— DIRECTIONS —
Among the entries that follow, the required portion opens with the line containing "RGB pin G: GP6 -> GP21" and closes with the line containing "SONAR: JSN-SR04 -> SRF05". Give that portion again exactly, and nothing else.

(Structured diff data)
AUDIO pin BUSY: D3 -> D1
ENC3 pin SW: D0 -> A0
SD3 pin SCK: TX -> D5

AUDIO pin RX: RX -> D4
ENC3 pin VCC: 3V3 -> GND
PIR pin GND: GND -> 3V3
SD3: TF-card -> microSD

* * *

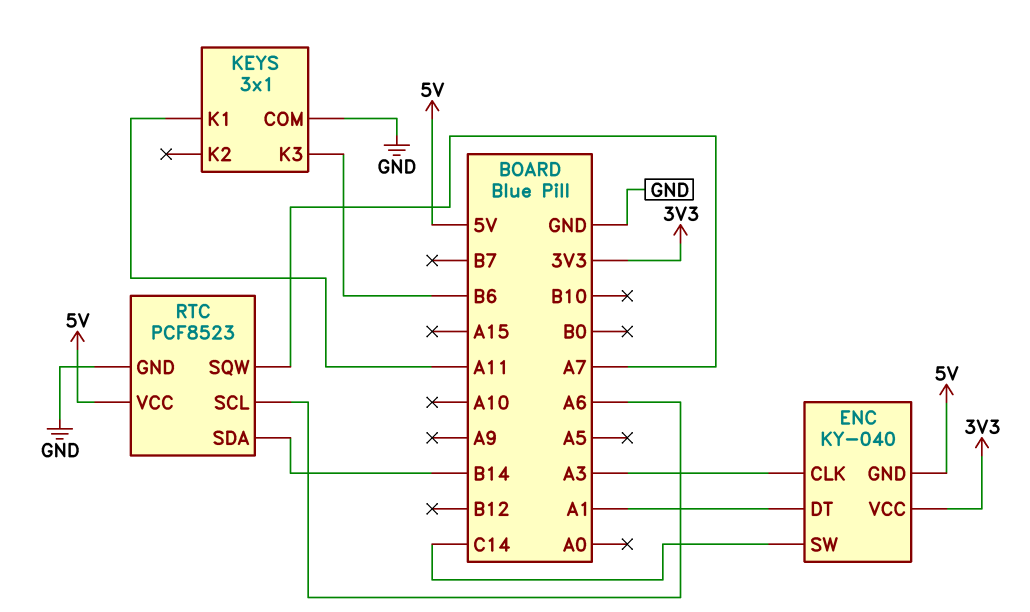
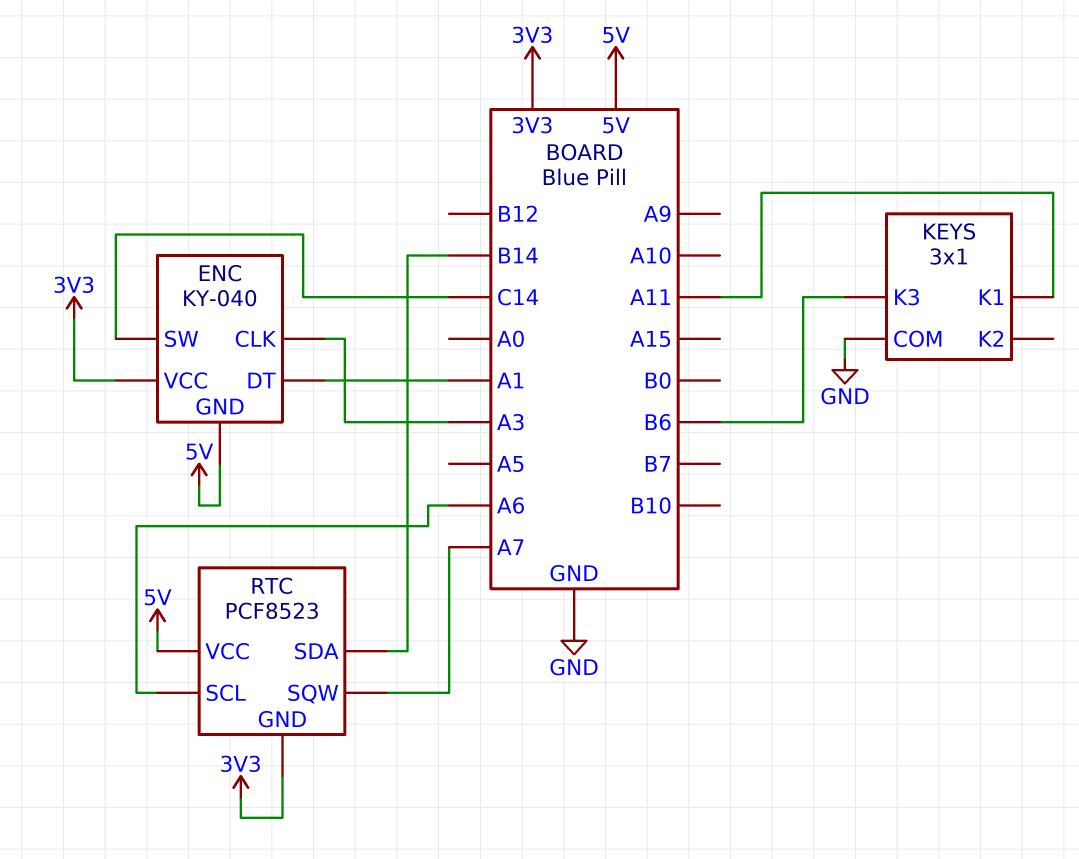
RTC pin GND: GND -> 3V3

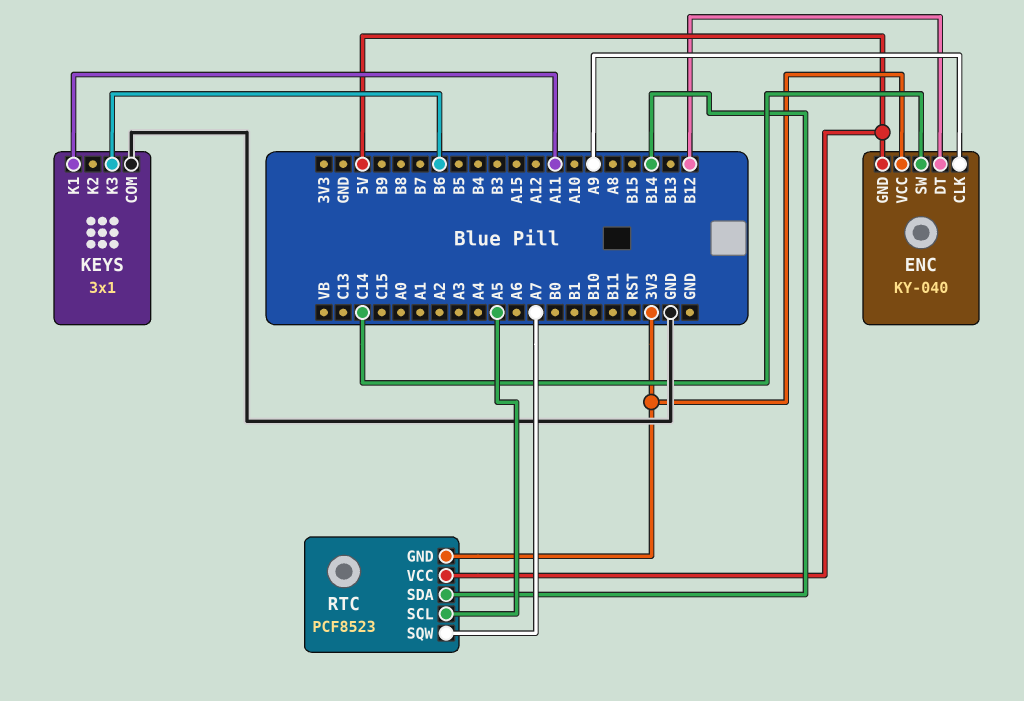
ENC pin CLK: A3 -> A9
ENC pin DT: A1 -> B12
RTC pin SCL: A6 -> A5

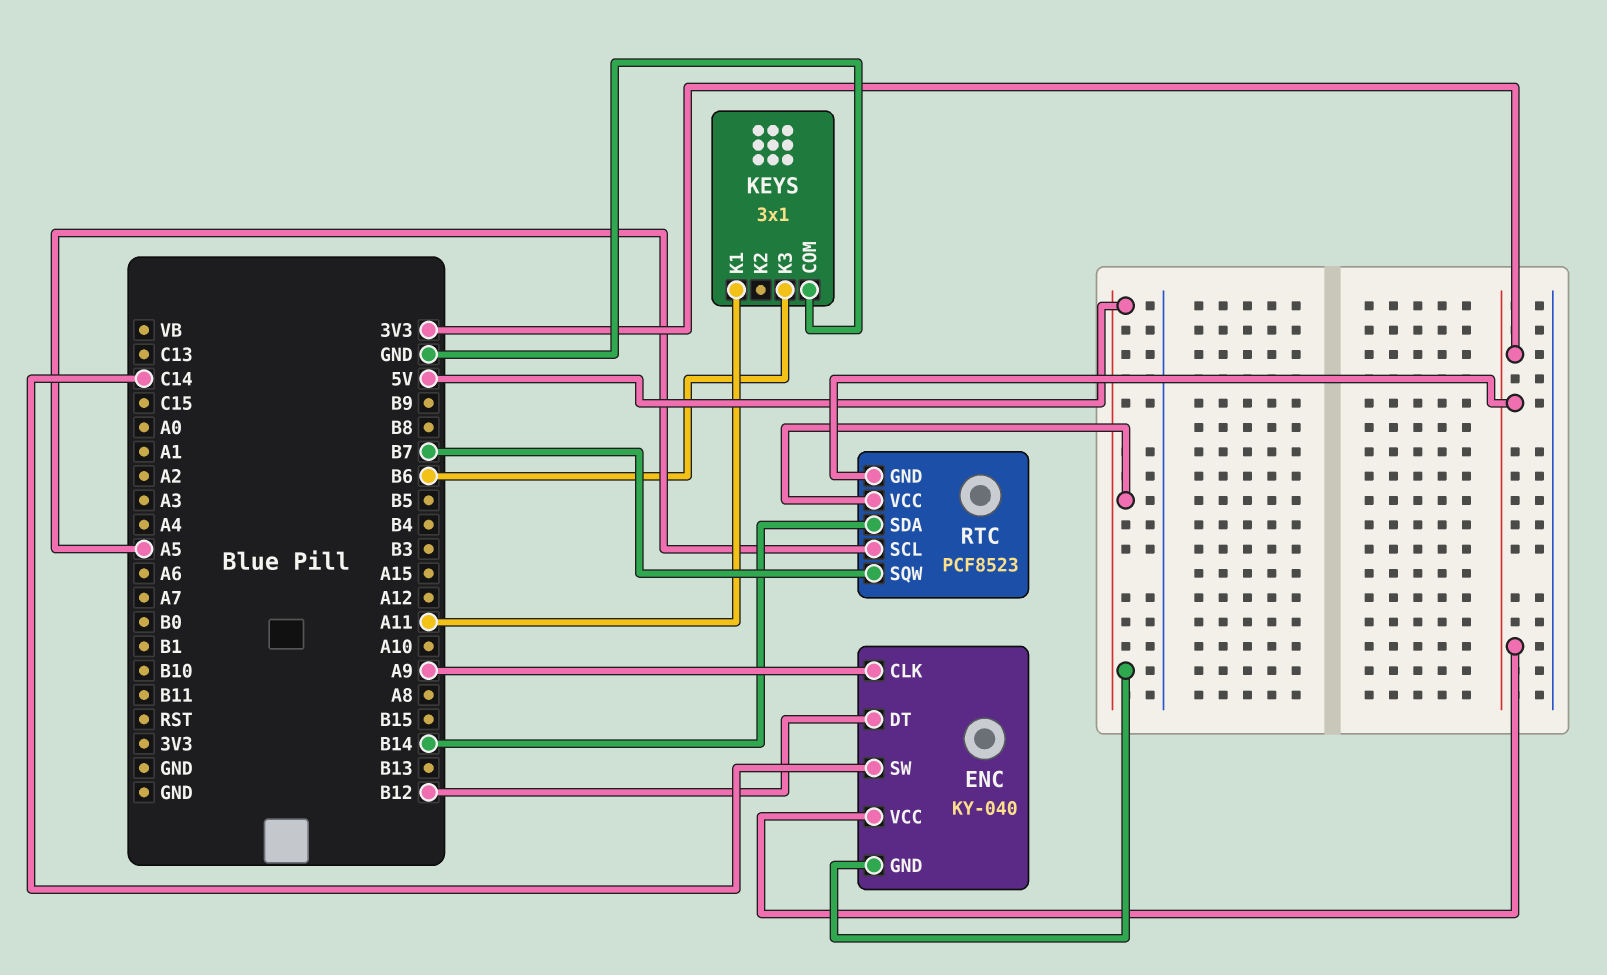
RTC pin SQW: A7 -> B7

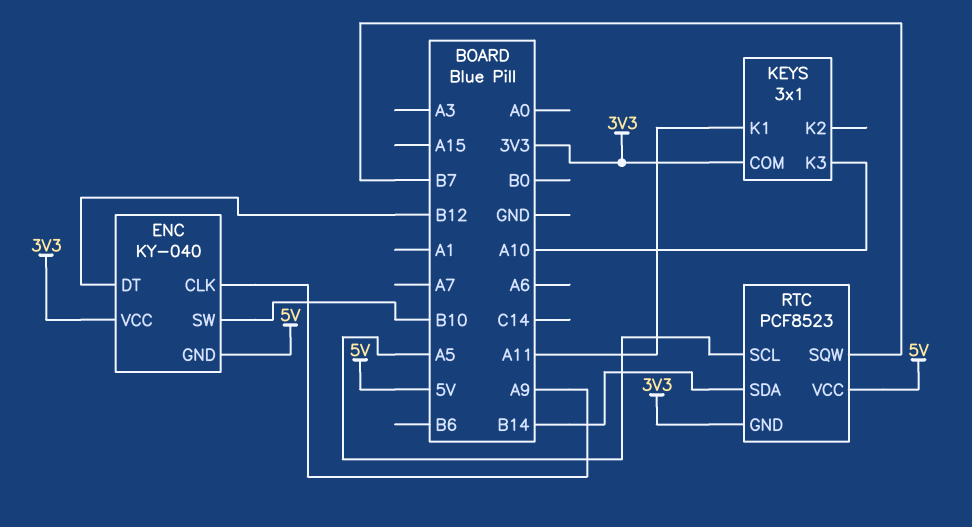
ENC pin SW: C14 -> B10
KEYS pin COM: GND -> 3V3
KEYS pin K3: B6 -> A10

...

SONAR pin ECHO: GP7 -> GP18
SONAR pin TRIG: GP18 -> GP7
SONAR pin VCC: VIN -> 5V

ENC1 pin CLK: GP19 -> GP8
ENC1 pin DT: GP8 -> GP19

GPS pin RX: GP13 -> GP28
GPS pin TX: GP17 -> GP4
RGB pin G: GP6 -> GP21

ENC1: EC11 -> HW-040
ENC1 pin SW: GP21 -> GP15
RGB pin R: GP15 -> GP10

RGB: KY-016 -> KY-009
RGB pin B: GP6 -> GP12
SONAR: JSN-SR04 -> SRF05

— ANSWER BOX —
RGB pin G: GP6 -> GP21

ENC1: EC11 -> HW-040
ENC1 pin SW: GP21 -> GP15
RGB pin R: GP15 -> GP10

RGB: KY-016 -> KY-009
RGB pin B: GP6 -> GP12
SONAR: JSN-SR04 -> SRF05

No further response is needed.